> **WHAT NEEDS TO BE DONE**
Word-for-word transcription: reproduce all of the data, but not the pictures.

(DATA RECORDS)

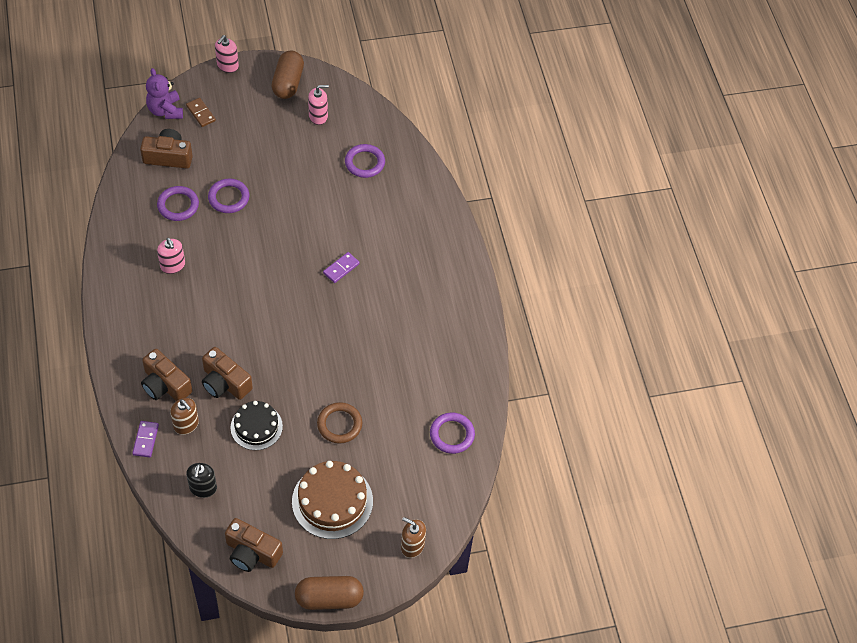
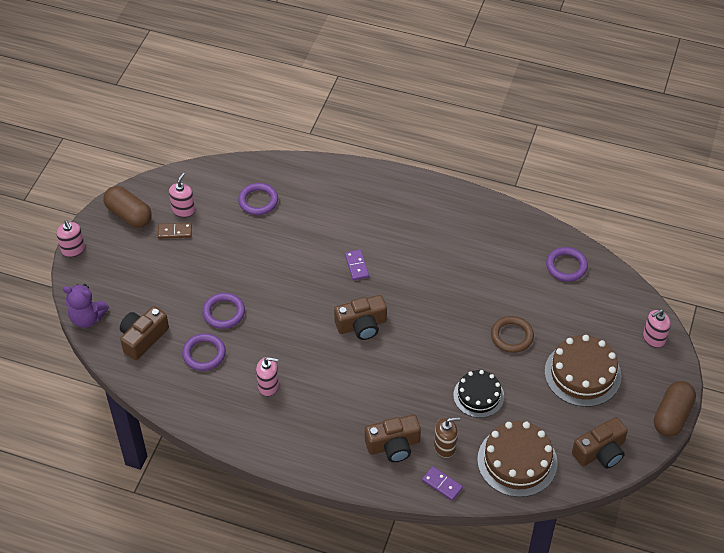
camera: 55 degrees left, 5 degrees down
brown domino [186,98,216,127] -> brown domino moved to [158,223,192,239]
black soap dispenser [186,463,217,498] -> brown cake [477,421,558,497]
brown camera [202,347,253,400] -> brown camera moved to [334,295,387,340]
brown soap dispenser [401,517,426,558] -> pink soap dispenser [643,309,671,348]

(End DATA RECORDS)

> **SOLUTION**
camera: 55 degrees left, 5 degrees down
brown domino [186,98,216,127] -> brown domino moved to [158,223,192,239]
black soap dispenser [186,463,217,498] -> brown cake [477,421,558,497]
brown camera [202,347,253,400] -> brown camera moved to [334,295,387,340]
brown soap dispenser [401,517,426,558] -> pink soap dispenser [643,309,671,348]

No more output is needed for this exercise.